EXERCISE ▸ Go over the data and keep only the lines that include "black".

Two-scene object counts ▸
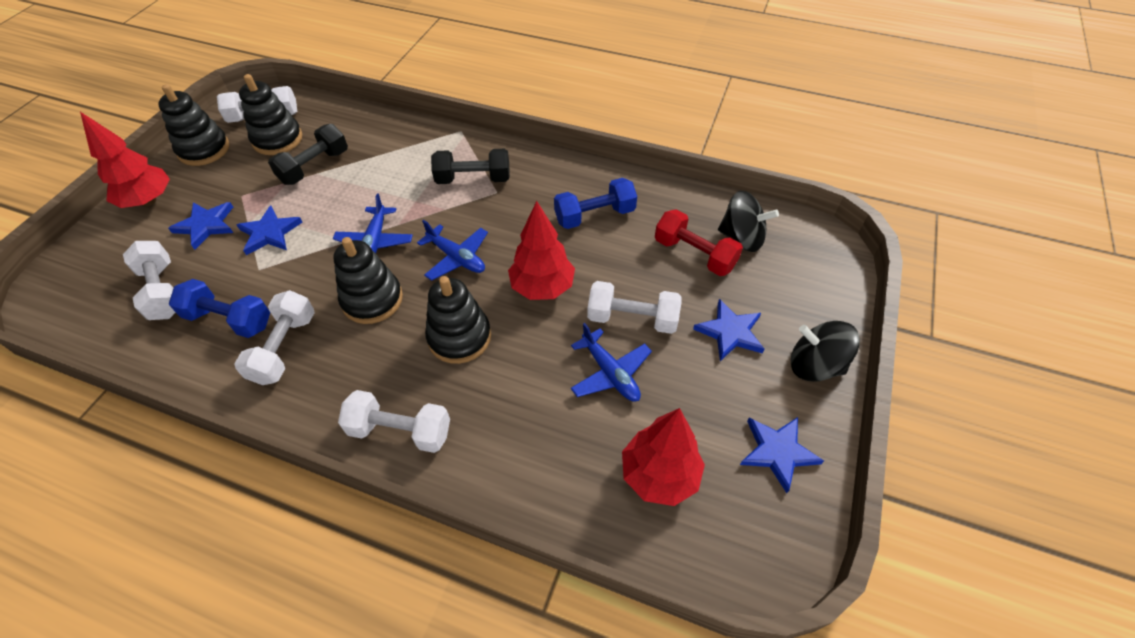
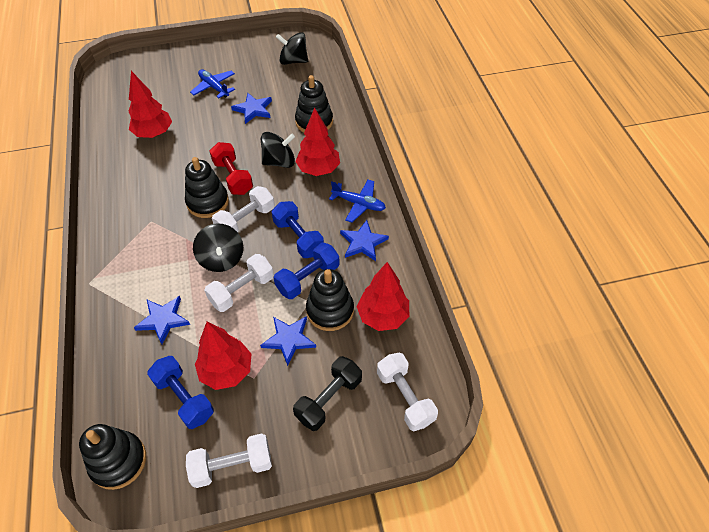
black dumbbell: [268,124,348,185] [431,149,510,184] = 2 -> [293,356,362,431] = 1
black spinning top: [718,191,779,252] [791,321,860,382] = 2 -> [193,223,243,272] [261,132,295,168] [276,32,308,65] = 3
blue dumbbell: [169,279,270,338] [554,178,637,229] = 2 -> [147,356,214,429] [272,201,324,258] [274,243,340,299] = 3
blue plane: [333,193,413,253] [417,220,488,281] [571,323,652,402] = 3 -> [190,69,235,99] [329,180,386,223] = 2
red tree: [80,112,170,208] [508,201,575,300] [622,408,705,506] = 3 -> [129,71,172,138] [195,322,251,390] [295,107,340,176] [357,262,409,331] = 4
white dumbbell: [123,241,176,320] [217,86,297,123] [234,290,315,385] [338,390,450,453] [587,281,682,334] = 5 -> [186,433,272,488] [204,254,274,312] [212,186,275,232] [377,353,438,431] = 4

FINISHED EXERCISE ▸
black dumbbell: [268,124,348,185] [431,149,510,184] = 2 -> [293,356,362,431] = 1
black spinning top: [718,191,779,252] [791,321,860,382] = 2 -> [193,223,243,272] [261,132,295,168] [276,32,308,65] = 3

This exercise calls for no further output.